▶ _Task details_
The finished copy should match every record exactly and contain no pictures.

▶ _Data for this task_
********************
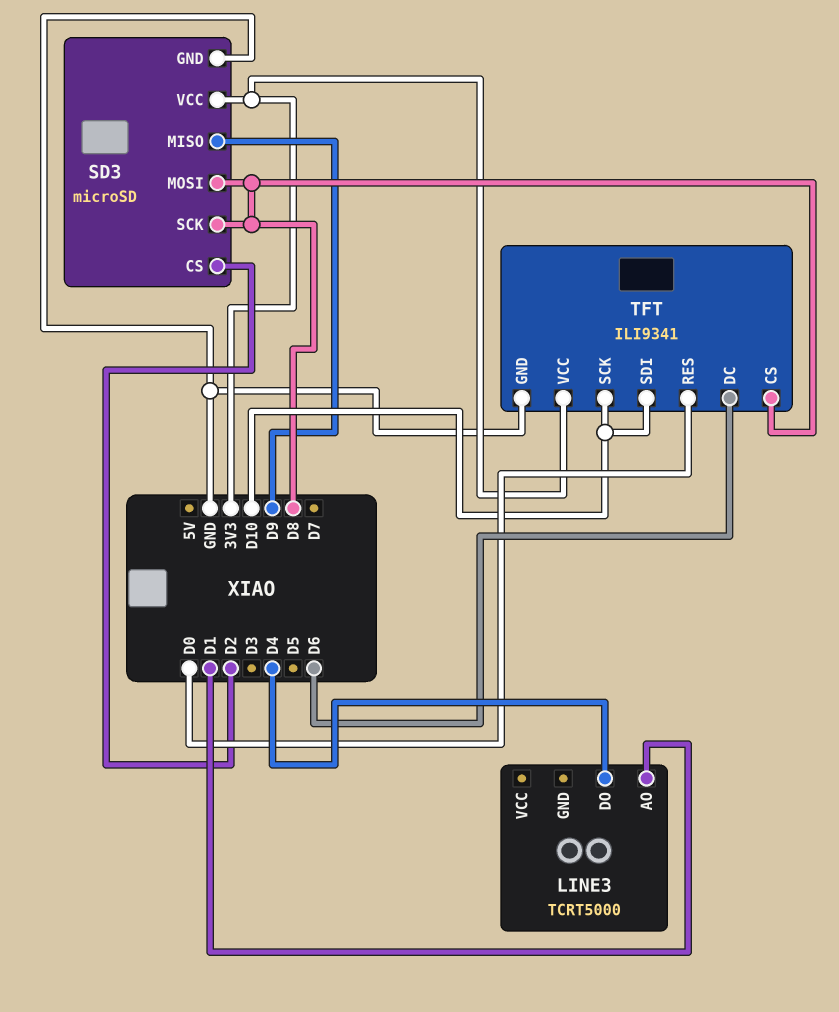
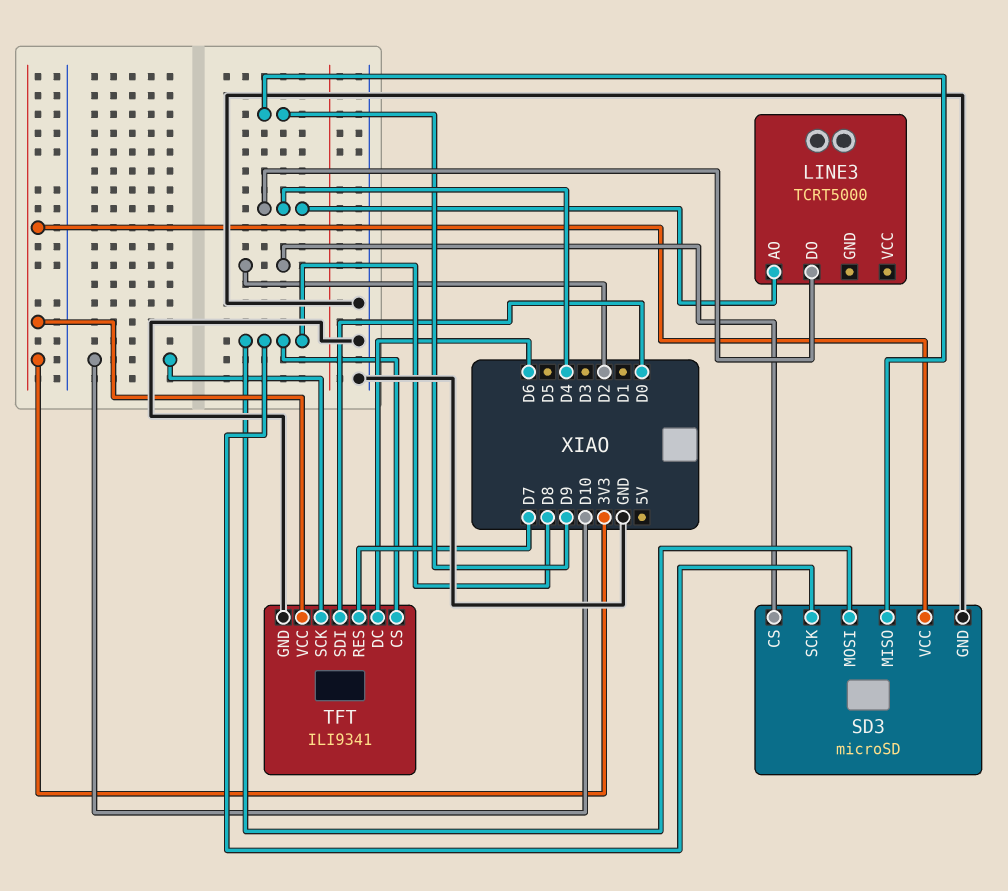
LINE3 pin AO: D1 -> D4
TFT pin RES: D0 -> D7
TFT pin SDI: D10 -> D0

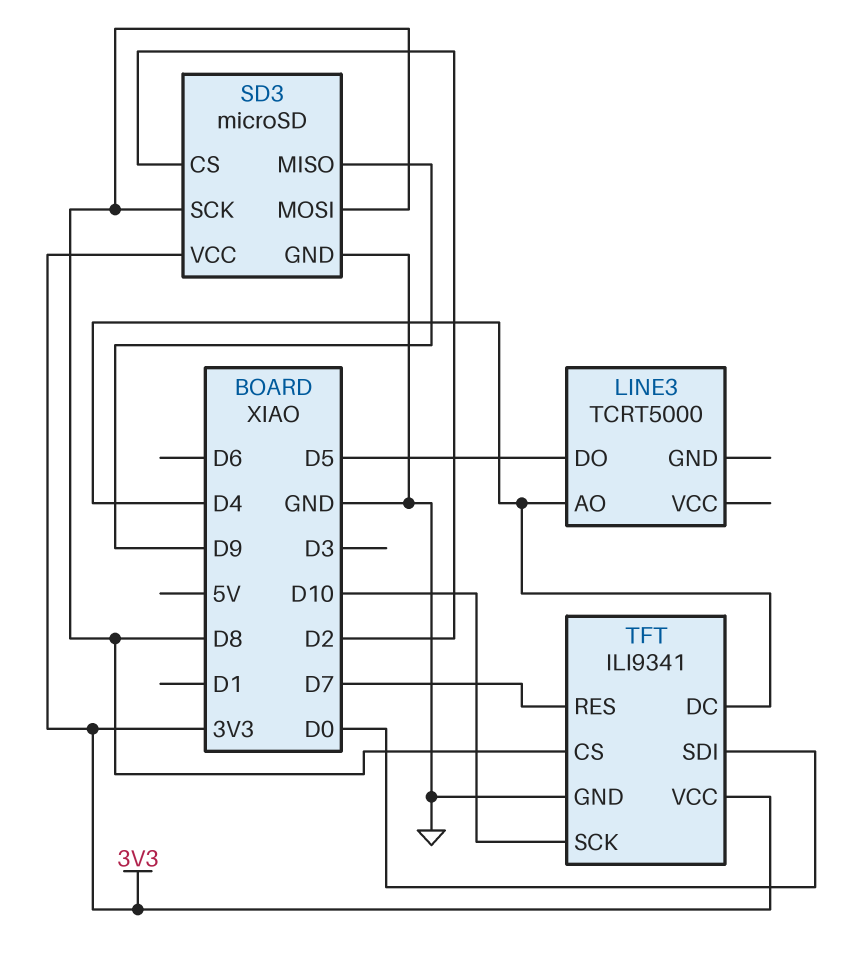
LINE3 pin DO: D4 -> D5
TFT pin DC: D6 -> D4

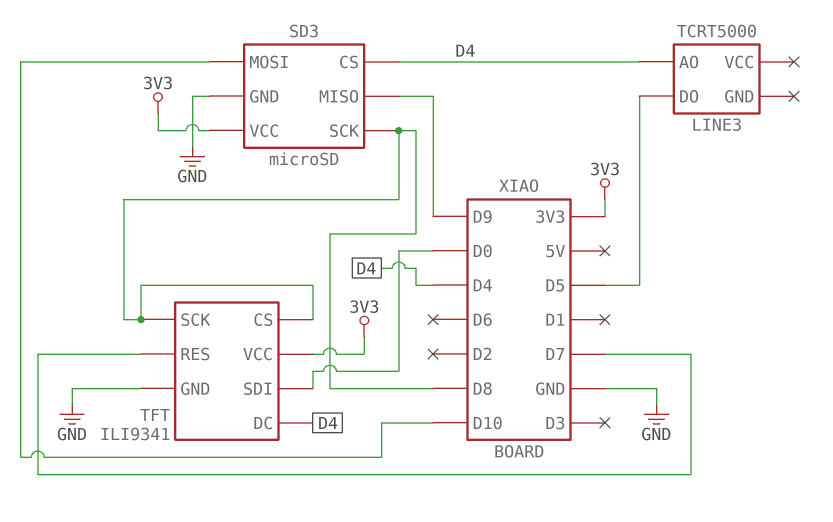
SD3 pin CS: D2 -> D4
SD3 pin MOSI: D8 -> D10
TFT pin SCK: D10 -> D8

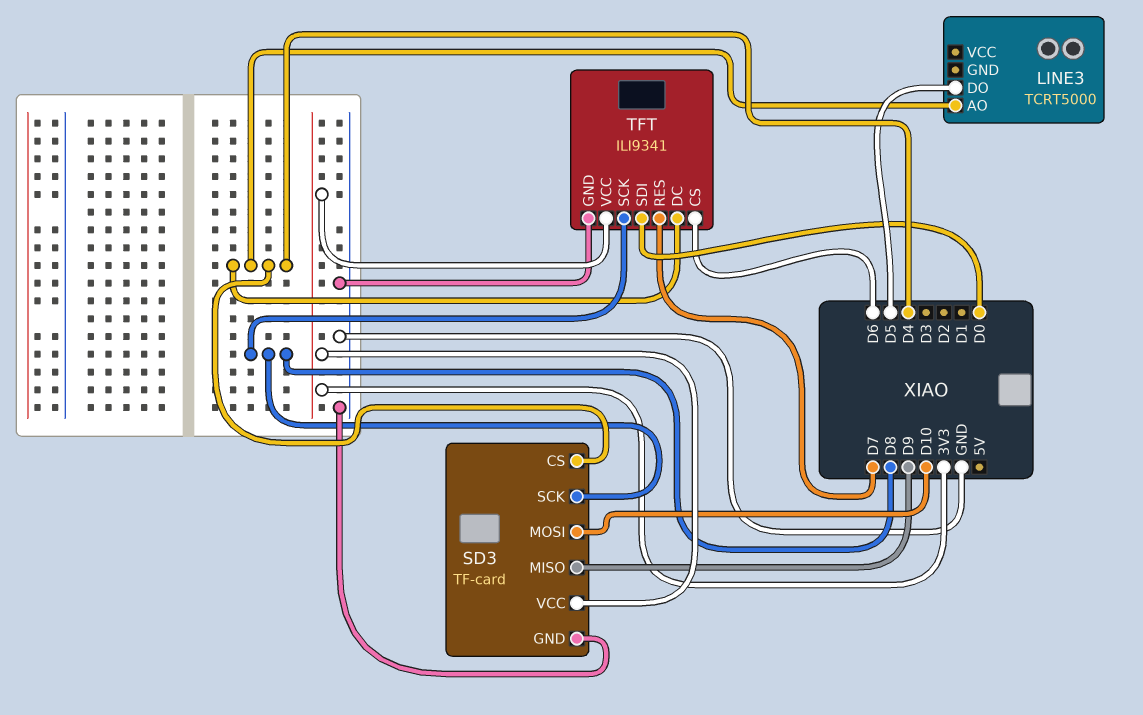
SD3: microSD -> TF-card
TFT pin CS: D8 -> D6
********************
▶ _Task answer_
LINE3 pin AO: D1 -> D4
TFT pin RES: D0 -> D7
TFT pin SDI: D10 -> D0

LINE3 pin DO: D4 -> D5
TFT pin DC: D6 -> D4

SD3 pin CS: D2 -> D4
SD3 pin MOSI: D8 -> D10
TFT pin SCK: D10 -> D8

SD3: microSD -> TF-card
TFT pin CS: D8 -> D6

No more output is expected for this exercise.